**TASK PROMPT:** Please write out the data exactly, line by line.

**INFORMATION SHOWN:**
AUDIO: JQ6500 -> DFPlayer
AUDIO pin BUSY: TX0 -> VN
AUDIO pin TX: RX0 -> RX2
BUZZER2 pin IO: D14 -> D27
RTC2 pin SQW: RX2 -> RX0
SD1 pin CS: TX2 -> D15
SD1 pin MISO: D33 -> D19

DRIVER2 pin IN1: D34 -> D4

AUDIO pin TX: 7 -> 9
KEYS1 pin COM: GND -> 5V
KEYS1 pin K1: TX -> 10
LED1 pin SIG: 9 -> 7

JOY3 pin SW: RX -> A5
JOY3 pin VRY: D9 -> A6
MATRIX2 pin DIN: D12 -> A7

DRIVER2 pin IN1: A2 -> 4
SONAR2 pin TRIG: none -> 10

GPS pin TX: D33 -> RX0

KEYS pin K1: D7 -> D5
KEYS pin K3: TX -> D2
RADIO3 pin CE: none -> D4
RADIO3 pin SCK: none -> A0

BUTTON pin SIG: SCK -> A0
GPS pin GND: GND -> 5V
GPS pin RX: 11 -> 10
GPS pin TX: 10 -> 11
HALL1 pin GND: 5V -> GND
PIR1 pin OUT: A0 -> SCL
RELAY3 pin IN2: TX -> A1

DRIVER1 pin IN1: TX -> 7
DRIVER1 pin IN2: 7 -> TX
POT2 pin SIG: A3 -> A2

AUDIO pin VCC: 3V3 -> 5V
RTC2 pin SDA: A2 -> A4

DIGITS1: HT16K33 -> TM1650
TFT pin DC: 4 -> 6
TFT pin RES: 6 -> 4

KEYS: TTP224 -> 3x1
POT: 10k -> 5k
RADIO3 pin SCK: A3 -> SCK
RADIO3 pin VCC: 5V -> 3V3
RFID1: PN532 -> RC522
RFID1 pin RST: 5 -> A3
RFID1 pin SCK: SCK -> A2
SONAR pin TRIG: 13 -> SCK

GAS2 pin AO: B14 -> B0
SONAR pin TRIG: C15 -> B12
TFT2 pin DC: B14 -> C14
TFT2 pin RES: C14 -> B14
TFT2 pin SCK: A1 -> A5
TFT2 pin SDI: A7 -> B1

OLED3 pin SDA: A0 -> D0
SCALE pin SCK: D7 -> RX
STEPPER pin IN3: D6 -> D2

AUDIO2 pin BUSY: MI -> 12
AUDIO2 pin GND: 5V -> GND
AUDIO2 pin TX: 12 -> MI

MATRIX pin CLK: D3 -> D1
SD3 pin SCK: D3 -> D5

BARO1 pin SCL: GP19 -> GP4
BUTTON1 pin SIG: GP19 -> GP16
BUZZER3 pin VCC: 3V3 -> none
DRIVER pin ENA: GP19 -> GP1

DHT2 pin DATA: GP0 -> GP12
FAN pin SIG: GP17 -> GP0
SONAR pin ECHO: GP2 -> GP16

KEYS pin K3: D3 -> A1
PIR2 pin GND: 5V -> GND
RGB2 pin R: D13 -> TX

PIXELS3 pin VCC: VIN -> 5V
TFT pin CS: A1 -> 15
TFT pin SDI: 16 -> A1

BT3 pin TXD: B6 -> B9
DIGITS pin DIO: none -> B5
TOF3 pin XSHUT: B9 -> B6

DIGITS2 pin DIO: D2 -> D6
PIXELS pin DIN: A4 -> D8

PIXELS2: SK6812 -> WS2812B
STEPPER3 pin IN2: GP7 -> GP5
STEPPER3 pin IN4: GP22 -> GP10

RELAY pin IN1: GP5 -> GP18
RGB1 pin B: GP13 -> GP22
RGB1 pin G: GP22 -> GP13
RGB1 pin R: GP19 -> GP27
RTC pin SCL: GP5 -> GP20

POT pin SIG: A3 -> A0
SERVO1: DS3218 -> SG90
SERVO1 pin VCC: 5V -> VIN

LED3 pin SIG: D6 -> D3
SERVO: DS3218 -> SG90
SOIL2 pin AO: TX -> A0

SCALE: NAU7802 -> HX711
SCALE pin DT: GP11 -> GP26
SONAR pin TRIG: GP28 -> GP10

**WRITTEN SOLUTION:**
AUDIO: JQ6500 -> DFPlayer
AUDIO pin BUSY: TX0 -> VN
AUDIO pin TX: RX0 -> RX2
BUZZER2 pin IO: D14 -> D27
RTC2 pin SQW: RX2 -> RX0
SD1 pin CS: TX2 -> D15
SD1 pin MISO: D33 -> D19

DRIVER2 pin IN1: D34 -> D4

AUDIO pin TX: 7 -> 9
KEYS1 pin COM: GND -> 5V
KEYS1 pin K1: TX -> 10
LED1 pin SIG: 9 -> 7

JOY3 pin SW: RX -> A5
JOY3 pin VRY: D9 -> A6
MATRIX2 pin DIN: D12 -> A7

DRIVER2 pin IN1: A2 -> 4
SONAR2 pin TRIG: none -> 10

GPS pin TX: D33 -> RX0

KEYS pin K1: D7 -> D5
KEYS pin K3: TX -> D2
RADIO3 pin CE: none -> D4
RADIO3 pin SCK: none -> A0

BUTTON pin SIG: SCK -> A0
GPS pin GND: GND -> 5V
GPS pin RX: 11 -> 10
GPS pin TX: 10 -> 11
HALL1 pin GND: 5V -> GND
PIR1 pin OUT: A0 -> SCL
RELAY3 pin IN2: TX -> A1

DRIVER1 pin IN1: TX -> 7
DRIVER1 pin IN2: 7 -> TX
POT2 pin SIG: A3 -> A2

AUDIO pin VCC: 3V3 -> 5V
RTC2 pin SDA: A2 -> A4

DIGITS1: HT16K33 -> TM1650
TFT pin DC: 4 -> 6
TFT pin RES: 6 -> 4

KEYS: TTP224 -> 3x1
POT: 10k -> 5k
RADIO3 pin SCK: A3 -> SCK
RADIO3 pin VCC: 5V -> 3V3
RFID1: PN532 -> RC522
RFID1 pin RST: 5 -> A3
RFID1 pin SCK: SCK -> A2
SONAR pin TRIG: 13 -> SCK

GAS2 pin AO: B14 -> B0
SONAR pin TRIG: C15 -> B12
TFT2 pin DC: B14 -> C14
TFT2 pin RES: C14 -> B14
TFT2 pin SCK: A1 -> A5
TFT2 pin SDI: A7 -> B1

OLED3 pin SDA: A0 -> D0
SCALE pin SCK: D7 -> RX
STEPPER pin IN3: D6 -> D2

AUDIO2 pin BUSY: MI -> 12
AUDIO2 pin GND: 5V -> GND
AUDIO2 pin TX: 12 -> MI

MATRIX pin CLK: D3 -> D1
SD3 pin SCK: D3 -> D5

BARO1 pin SCL: GP19 -> GP4
BUTTON1 pin SIG: GP19 -> GP16
BUZZER3 pin VCC: 3V3 -> none
DRIVER pin ENA: GP19 -> GP1

DHT2 pin DATA: GP0 -> GP12
FAN pin SIG: GP17 -> GP0
SONAR pin ECHO: GP2 -> GP16

KEYS pin K3: D3 -> A1
PIR2 pin GND: 5V -> GND
RGB2 pin R: D13 -> TX

PIXELS3 pin VCC: VIN -> 5V
TFT pin CS: A1 -> 15
TFT pin SDI: 16 -> A1

BT3 pin TXD: B6 -> B9
DIGITS pin DIO: none -> B5
TOF3 pin XSHUT: B9 -> B6

DIGITS2 pin DIO: D2 -> D6
PIXELS pin DIN: A4 -> D8

PIXELS2: SK6812 -> WS2812B
STEPPER3 pin IN2: GP7 -> GP5
STEPPER3 pin IN4: GP22 -> GP10

RELAY pin IN1: GP5 -> GP18
RGB1 pin B: GP13 -> GP22
RGB1 pin G: GP22 -> GP13
RGB1 pin R: GP19 -> GP27
RTC pin SCL: GP5 -> GP20

POT pin SIG: A3 -> A0
SERVO1: DS3218 -> SG90
SERVO1 pin VCC: 5V -> VIN

LED3 pin SIG: D6 -> D3
SERVO: DS3218 -> SG90
SOIL2 pin AO: TX -> A0

SCALE: NAU7802 -> HX711
SCALE pin DT: GP11 -> GP26
SONAR pin TRIG: GP28 -> GP10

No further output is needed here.